BEGIN Excerpted records

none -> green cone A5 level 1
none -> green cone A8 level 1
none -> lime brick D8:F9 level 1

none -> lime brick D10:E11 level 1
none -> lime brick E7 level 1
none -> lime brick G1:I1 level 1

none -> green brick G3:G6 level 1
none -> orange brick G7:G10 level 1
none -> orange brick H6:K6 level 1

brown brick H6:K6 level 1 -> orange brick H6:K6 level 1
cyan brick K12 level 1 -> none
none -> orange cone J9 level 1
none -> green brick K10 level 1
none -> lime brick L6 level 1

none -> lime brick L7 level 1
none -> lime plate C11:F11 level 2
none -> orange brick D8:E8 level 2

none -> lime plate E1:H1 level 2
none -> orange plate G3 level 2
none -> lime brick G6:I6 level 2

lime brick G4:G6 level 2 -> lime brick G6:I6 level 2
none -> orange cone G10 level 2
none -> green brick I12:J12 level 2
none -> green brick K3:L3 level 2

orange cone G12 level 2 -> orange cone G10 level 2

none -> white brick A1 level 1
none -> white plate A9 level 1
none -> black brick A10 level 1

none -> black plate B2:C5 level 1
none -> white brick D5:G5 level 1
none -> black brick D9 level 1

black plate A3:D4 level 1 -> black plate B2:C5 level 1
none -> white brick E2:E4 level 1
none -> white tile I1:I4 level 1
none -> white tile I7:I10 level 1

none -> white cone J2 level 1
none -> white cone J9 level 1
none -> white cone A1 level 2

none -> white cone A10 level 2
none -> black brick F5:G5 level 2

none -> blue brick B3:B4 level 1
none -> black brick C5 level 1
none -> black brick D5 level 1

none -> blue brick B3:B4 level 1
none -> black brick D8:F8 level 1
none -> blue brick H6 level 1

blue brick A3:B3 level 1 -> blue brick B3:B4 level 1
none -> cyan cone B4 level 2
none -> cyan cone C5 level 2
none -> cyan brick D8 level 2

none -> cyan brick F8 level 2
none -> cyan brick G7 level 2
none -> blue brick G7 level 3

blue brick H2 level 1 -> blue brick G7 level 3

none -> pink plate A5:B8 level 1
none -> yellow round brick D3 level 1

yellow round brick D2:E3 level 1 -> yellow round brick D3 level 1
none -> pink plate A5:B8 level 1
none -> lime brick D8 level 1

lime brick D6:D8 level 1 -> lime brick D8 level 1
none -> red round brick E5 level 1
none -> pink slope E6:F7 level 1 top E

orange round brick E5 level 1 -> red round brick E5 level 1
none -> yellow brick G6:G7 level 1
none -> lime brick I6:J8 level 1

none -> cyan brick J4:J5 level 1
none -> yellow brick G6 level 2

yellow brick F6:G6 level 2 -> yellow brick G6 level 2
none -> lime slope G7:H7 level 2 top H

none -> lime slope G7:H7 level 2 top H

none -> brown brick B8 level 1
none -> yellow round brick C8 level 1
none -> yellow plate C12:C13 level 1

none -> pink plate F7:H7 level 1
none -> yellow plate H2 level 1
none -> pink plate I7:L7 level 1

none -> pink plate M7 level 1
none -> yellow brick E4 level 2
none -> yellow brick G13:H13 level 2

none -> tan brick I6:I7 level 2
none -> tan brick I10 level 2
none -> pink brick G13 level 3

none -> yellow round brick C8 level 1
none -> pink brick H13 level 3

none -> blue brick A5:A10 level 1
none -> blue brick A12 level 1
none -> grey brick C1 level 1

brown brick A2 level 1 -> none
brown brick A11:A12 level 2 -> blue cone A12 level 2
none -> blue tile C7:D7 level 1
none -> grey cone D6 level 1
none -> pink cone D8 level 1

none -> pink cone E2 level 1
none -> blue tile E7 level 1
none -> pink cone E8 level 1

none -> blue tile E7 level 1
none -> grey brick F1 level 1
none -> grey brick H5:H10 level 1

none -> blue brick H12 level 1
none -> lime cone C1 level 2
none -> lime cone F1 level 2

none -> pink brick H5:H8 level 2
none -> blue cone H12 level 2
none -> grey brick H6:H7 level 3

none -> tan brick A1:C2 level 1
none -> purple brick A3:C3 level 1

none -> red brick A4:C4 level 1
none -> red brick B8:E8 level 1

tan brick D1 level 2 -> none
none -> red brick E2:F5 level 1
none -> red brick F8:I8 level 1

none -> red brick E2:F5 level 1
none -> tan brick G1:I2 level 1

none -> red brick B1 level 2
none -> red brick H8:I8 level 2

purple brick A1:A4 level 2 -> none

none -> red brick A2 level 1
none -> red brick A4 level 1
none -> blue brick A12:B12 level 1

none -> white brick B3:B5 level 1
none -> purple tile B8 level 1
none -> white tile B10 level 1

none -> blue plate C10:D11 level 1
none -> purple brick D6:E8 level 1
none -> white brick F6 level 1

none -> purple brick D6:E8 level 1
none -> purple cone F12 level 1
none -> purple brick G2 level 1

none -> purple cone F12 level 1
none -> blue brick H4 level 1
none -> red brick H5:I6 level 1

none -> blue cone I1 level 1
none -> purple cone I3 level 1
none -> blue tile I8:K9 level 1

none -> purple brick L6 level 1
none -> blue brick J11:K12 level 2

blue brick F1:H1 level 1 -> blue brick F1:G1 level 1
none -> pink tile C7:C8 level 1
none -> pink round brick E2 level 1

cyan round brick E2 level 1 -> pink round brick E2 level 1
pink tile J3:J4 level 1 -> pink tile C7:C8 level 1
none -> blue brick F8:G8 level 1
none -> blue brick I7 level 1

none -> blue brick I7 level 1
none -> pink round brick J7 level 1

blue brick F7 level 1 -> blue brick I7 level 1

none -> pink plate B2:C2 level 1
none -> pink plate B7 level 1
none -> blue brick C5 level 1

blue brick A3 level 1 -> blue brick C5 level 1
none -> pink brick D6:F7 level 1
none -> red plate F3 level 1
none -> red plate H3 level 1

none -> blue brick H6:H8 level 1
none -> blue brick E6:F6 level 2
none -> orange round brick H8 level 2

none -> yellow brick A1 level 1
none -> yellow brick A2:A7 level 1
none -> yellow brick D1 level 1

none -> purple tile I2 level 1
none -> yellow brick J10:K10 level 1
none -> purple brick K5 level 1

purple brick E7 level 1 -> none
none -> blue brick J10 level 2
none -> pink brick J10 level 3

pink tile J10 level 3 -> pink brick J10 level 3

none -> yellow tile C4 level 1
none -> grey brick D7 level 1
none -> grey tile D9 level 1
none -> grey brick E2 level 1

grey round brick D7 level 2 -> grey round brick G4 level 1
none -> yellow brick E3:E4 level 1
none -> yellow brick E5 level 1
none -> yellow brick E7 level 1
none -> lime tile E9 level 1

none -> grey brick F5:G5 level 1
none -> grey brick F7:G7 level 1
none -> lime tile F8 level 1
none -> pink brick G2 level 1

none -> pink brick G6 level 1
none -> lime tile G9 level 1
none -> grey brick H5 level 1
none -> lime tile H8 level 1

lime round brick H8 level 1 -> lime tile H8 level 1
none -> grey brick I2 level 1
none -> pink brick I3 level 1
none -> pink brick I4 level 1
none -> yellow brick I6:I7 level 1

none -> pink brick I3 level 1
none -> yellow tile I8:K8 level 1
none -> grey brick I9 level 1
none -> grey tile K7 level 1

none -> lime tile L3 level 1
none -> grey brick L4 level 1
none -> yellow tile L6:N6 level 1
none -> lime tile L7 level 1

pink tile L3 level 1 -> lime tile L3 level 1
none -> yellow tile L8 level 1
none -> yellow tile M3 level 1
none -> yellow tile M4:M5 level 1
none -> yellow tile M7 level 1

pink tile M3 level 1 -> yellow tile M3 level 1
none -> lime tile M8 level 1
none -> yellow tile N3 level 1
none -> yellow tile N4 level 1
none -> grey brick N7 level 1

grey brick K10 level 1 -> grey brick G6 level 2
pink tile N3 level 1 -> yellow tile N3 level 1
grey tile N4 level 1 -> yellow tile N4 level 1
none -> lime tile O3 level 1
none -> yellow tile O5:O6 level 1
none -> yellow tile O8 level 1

END Excerpted records

I'd like the lines above from the one with "none -> yellow brick E5 level 1" up to and including the one with "none -> grey brick H5 level 1" copied exactly, with no other lines.

none -> yellow brick E5 level 1
none -> yellow brick E7 level 1
none -> lime tile E9 level 1

none -> grey brick F5:G5 level 1
none -> grey brick F7:G7 level 1
none -> lime tile F8 level 1
none -> pink brick G2 level 1

none -> pink brick G6 level 1
none -> lime tile G9 level 1
none -> grey brick H5 level 1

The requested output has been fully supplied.